• _Brief_
Each record here should be printed again exactly; please leave its pictures out.

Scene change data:
════════════════════

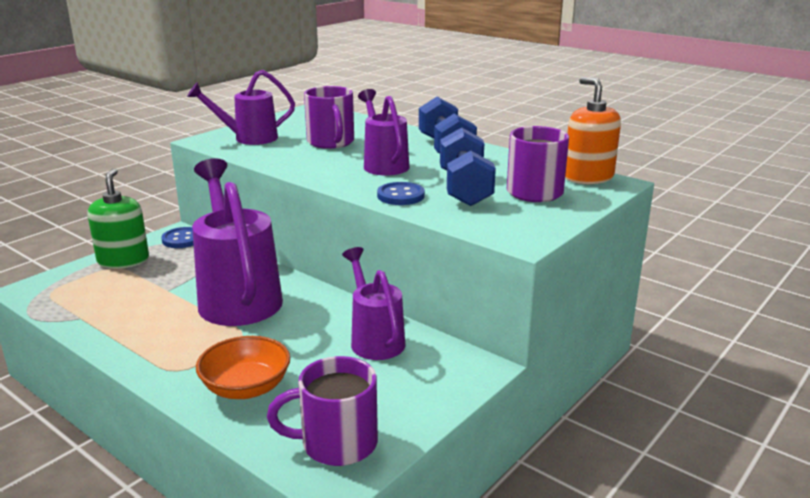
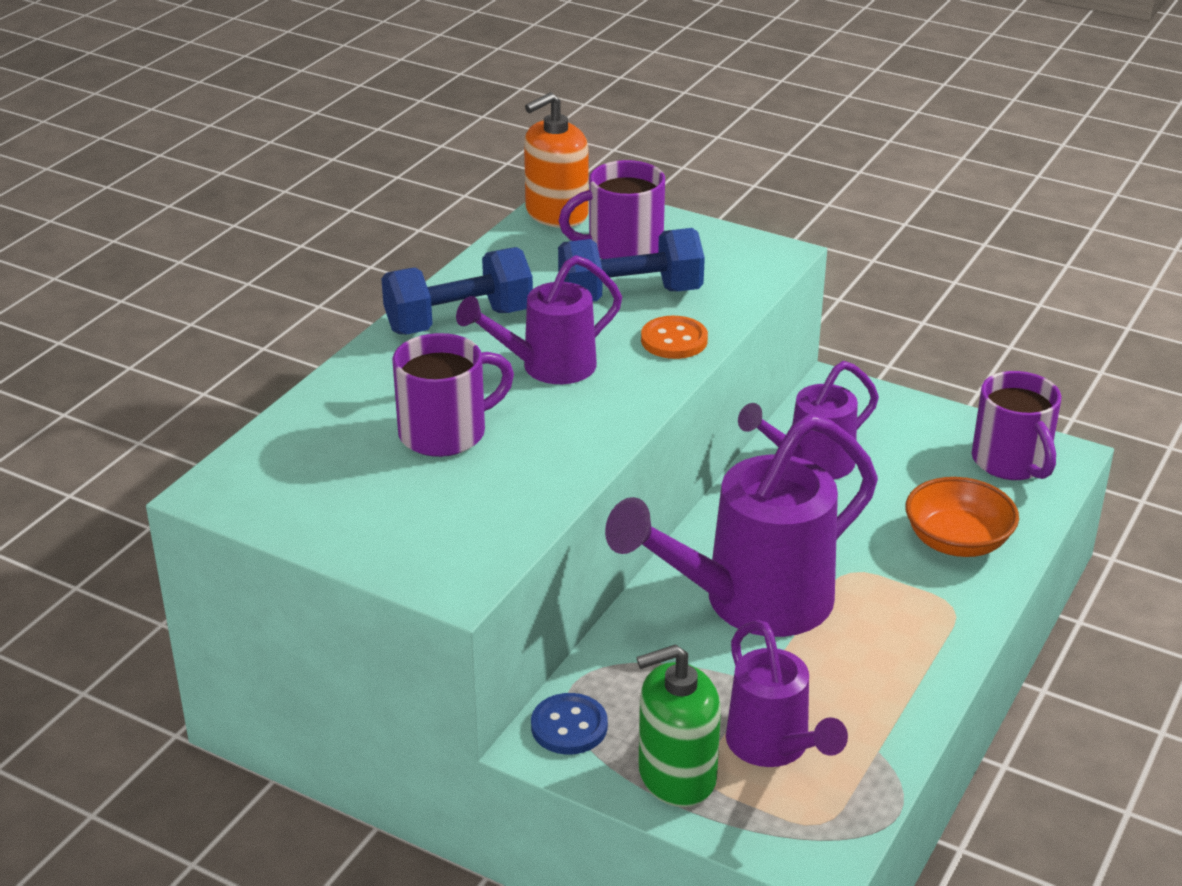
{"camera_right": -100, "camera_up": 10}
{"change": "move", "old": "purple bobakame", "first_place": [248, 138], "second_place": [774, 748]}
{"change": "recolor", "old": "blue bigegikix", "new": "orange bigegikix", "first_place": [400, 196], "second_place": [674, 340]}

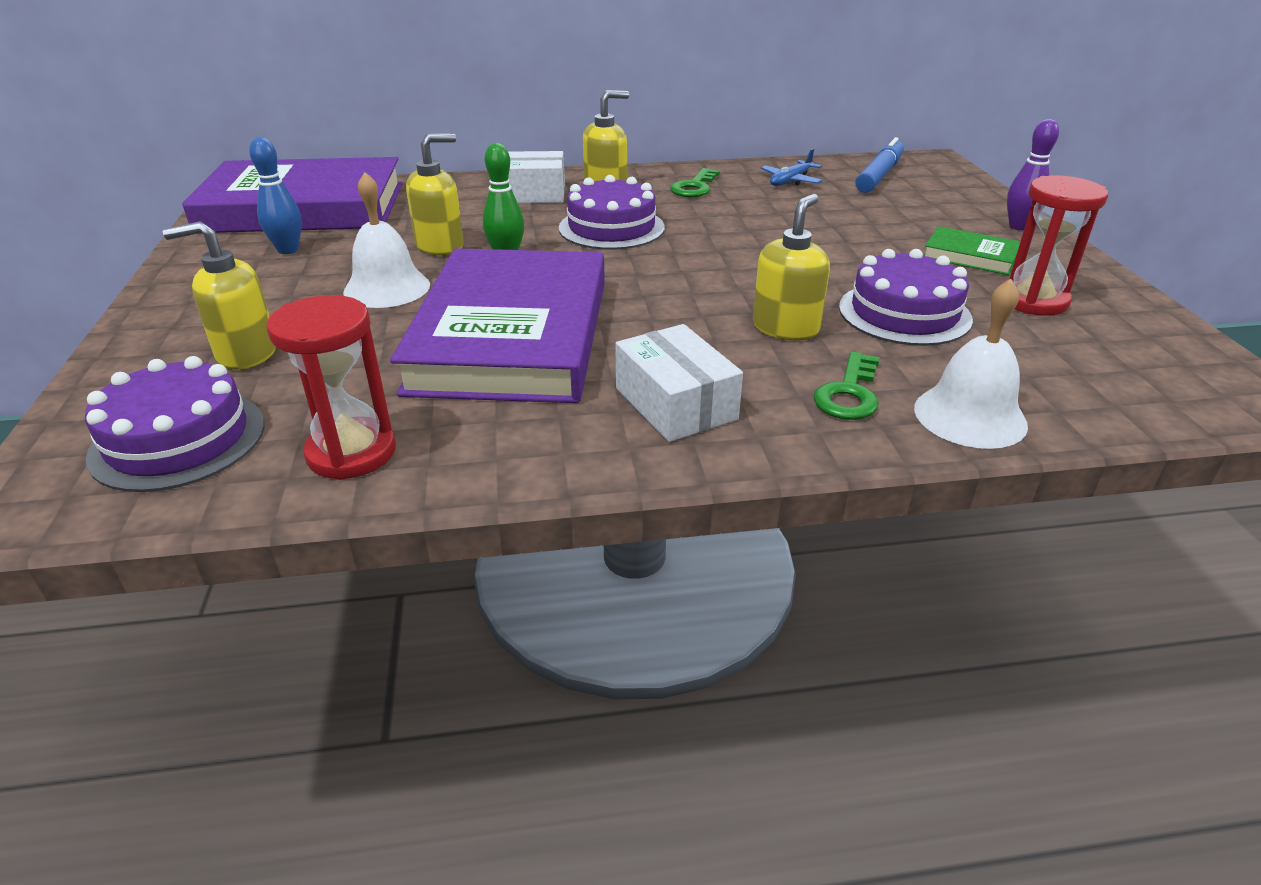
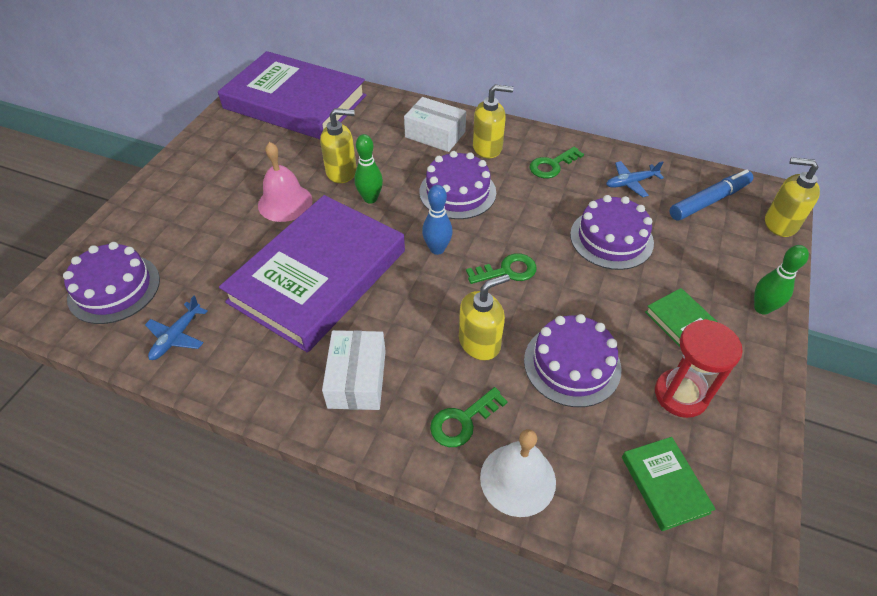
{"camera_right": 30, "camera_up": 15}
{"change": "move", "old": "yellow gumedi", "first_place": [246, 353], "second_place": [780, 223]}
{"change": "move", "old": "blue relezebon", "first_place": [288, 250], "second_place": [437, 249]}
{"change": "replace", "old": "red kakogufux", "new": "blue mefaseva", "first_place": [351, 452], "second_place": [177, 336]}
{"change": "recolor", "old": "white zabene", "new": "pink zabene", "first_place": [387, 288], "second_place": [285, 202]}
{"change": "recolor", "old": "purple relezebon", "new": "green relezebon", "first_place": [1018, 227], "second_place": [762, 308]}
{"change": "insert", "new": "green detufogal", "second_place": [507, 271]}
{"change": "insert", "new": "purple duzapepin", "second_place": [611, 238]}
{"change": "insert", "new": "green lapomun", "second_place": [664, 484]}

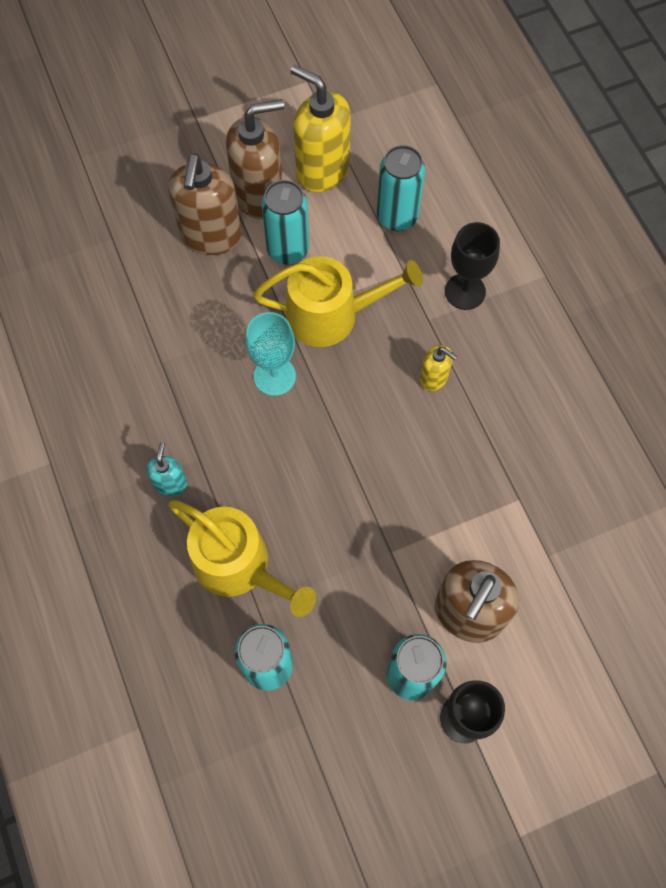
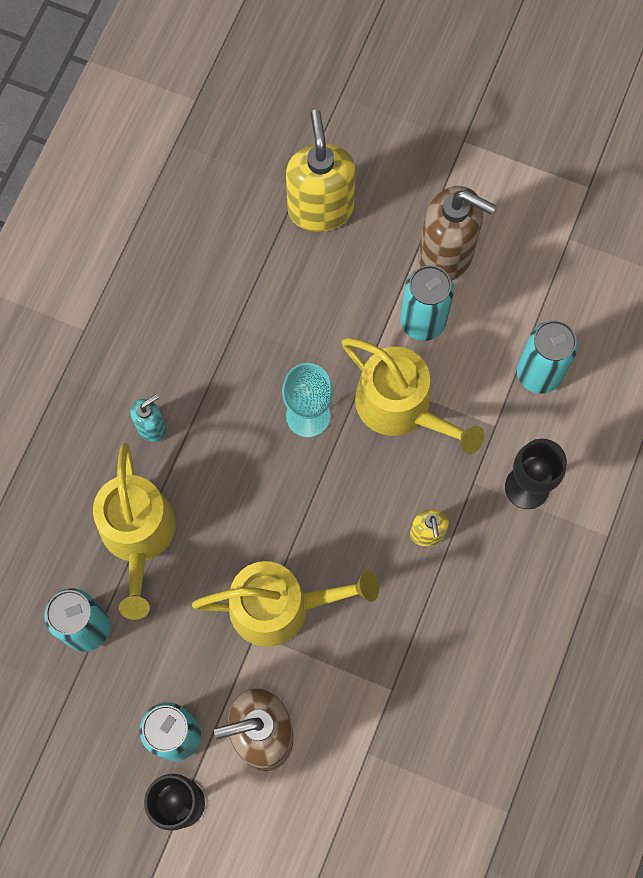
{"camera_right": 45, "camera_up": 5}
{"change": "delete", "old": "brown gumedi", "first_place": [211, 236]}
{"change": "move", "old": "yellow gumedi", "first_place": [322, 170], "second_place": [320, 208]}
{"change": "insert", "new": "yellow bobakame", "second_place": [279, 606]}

════════════════════

• _Solution to the exercise_
{"camera_right": -100, "camera_up": 10}
{"change": "move", "old": "purple bobakame", "first_place": [248, 138], "second_place": [774, 748]}
{"change": "recolor", "old": "blue bigegikix", "new": "orange bigegikix", "first_place": [400, 196], "second_place": [674, 340]}

{"camera_right": 30, "camera_up": 15}
{"change": "move", "old": "yellow gumedi", "first_place": [246, 353], "second_place": [780, 223]}
{"change": "move", "old": "blue relezebon", "first_place": [288, 250], "second_place": [437, 249]}
{"change": "replace", "old": "red kakogufux", "new": "blue mefaseva", "first_place": [351, 452], "second_place": [177, 336]}
{"change": "recolor", "old": "white zabene", "new": "pink zabene", "first_place": [387, 288], "second_place": [285, 202]}
{"change": "recolor", "old": "purple relezebon", "new": "green relezebon", "first_place": [1018, 227], "second_place": [762, 308]}
{"change": "insert", "new": "green detufogal", "second_place": [507, 271]}
{"change": "insert", "new": "purple duzapepin", "second_place": [611, 238]}
{"change": "insert", "new": "green lapomun", "second_place": [664, 484]}

{"camera_right": 45, "camera_up": 5}
{"change": "delete", "old": "brown gumedi", "first_place": [211, 236]}
{"change": "move", "old": "yellow gumedi", "first_place": [322, 170], "second_place": [320, 208]}
{"change": "insert", "new": "yellow bobakame", "second_place": [279, 606]}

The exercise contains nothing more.